* **Exercise**: Each line from the one holding "(326, 239) = (379, 312): purple" to the end of the data below must be output verbatim, with no other lines.

* **Information provided**:
· · · ·

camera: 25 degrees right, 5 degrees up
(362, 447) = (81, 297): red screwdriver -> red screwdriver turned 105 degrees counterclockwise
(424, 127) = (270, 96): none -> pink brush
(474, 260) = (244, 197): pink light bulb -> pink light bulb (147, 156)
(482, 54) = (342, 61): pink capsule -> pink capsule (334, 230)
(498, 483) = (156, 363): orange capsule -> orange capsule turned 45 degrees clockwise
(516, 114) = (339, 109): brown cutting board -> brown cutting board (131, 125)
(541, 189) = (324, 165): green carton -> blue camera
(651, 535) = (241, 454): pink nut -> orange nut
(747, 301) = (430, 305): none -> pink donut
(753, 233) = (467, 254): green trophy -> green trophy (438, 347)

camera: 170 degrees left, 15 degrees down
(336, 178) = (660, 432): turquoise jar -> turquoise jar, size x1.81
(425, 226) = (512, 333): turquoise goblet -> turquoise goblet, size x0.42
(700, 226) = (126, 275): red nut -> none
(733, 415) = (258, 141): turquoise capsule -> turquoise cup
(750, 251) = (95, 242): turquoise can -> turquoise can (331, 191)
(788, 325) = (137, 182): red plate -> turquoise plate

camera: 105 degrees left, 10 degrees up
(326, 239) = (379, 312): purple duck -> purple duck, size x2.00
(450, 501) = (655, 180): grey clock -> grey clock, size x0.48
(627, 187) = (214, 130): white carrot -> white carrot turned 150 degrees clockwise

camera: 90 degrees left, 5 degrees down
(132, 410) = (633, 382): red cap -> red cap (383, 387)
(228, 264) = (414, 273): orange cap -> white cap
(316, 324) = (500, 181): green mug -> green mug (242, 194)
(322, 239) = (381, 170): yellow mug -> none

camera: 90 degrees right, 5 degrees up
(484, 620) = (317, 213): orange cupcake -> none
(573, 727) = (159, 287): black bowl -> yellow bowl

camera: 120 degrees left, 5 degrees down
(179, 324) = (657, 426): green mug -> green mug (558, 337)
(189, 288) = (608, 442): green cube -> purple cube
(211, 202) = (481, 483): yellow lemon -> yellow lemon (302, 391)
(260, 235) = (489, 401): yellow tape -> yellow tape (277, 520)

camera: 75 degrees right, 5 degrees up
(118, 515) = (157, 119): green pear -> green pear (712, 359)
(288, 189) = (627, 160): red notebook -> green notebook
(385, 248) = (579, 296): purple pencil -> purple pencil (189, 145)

· · · ·

* **Your solution**:
(326, 239) = (379, 312): purple duck -> purple duck, size x2.00
(450, 501) = (655, 180): grey clock -> grey clock, size x0.48
(627, 187) = (214, 130): white carrot -> white carrot turned 150 degrees clockwise

camera: 90 degrees left, 5 degrees down
(132, 410) = (633, 382): red cap -> red cap (383, 387)
(228, 264) = (414, 273): orange cap -> white cap
(316, 324) = (500, 181): green mug -> green mug (242, 194)
(322, 239) = (381, 170): yellow mug -> none

camera: 90 degrees right, 5 degrees up
(484, 620) = (317, 213): orange cupcake -> none
(573, 727) = (159, 287): black bowl -> yellow bowl

camera: 120 degrees left, 5 degrees down
(179, 324) = (657, 426): green mug -> green mug (558, 337)
(189, 288) = (608, 442): green cube -> purple cube
(211, 202) = (481, 483): yellow lemon -> yellow lemon (302, 391)
(260, 235) = (489, 401): yellow tape -> yellow tape (277, 520)

camera: 75 degrees right, 5 degrees up
(118, 515) = (157, 119): green pear -> green pear (712, 359)
(288, 189) = (627, 160): red notebook -> green notebook
(385, 248) = (579, 296): purple pencil -> purple pencil (189, 145)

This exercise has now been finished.